■ **WORK TASK**:
Lines that contain the string "degrees" are the ones to list; copy all of them from the records.

Dataset excerpts:
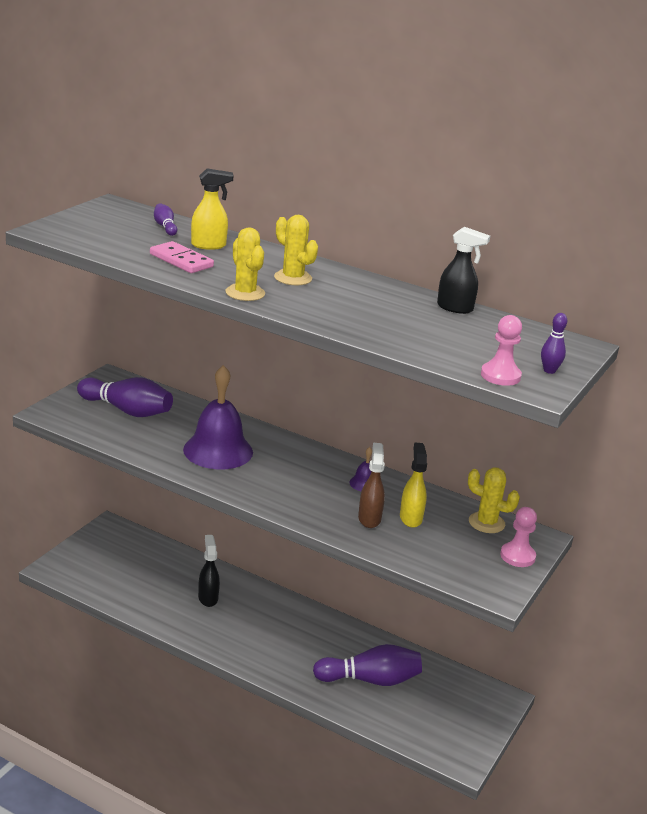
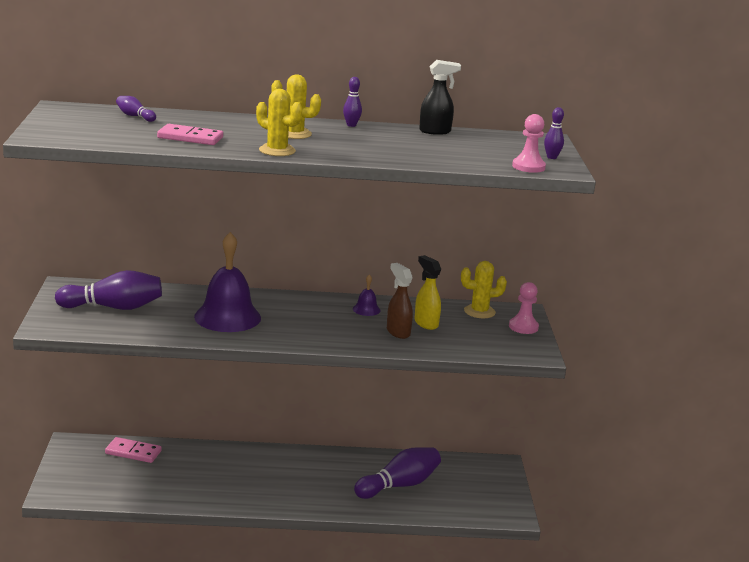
camera: 30 degrees left, 5 degrees down
(153, 553) = (133, 452): none -> pink domino
(208, 598) = (215, 471): black spray bottle -> none
(209, 245) = (193, 123): yellow spray bottle -> none
(370, 281) = (351, 125): none -> purple bowling pin

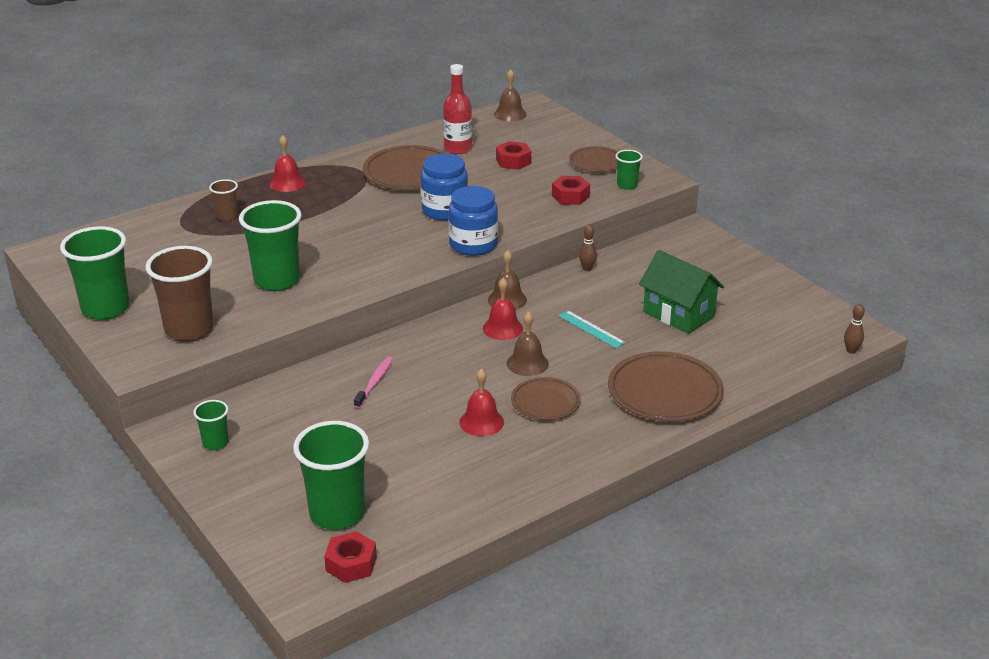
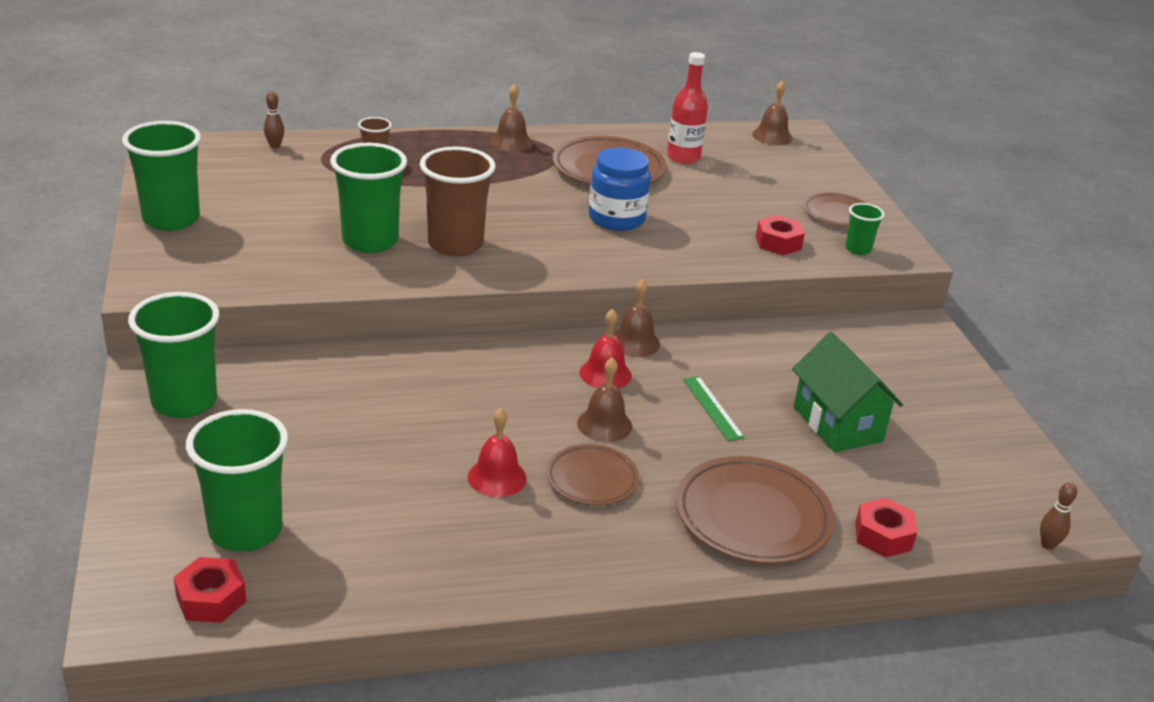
camera: 20 degrees right, 0 degrees up
(189, 329) = (234, 266): brown cup -> brown cup (455, 244)
(215, 443) = (184, 401): green cup -> green cup, size x2.00
(287, 183) = (466, 144): red bell -> none
(320, 172) = (511, 142): none -> brown bell
(374, 382) = (410, 390): pink toothbrush -> none
(473, 245) = (620, 265): blue jar -> none
(513, 161) = (738, 187): red nut -> red nut (883, 536)
(587, 269) = (758, 335): brown bowling pin -> brown bowling pin (275, 146)
(591, 329) = (712, 408): turquoise ruler -> green ruler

■ **WRITTEN ANSWER**:
camera: 30 degrees left, 5 degrees down
camera: 20 degrees right, 0 degrees up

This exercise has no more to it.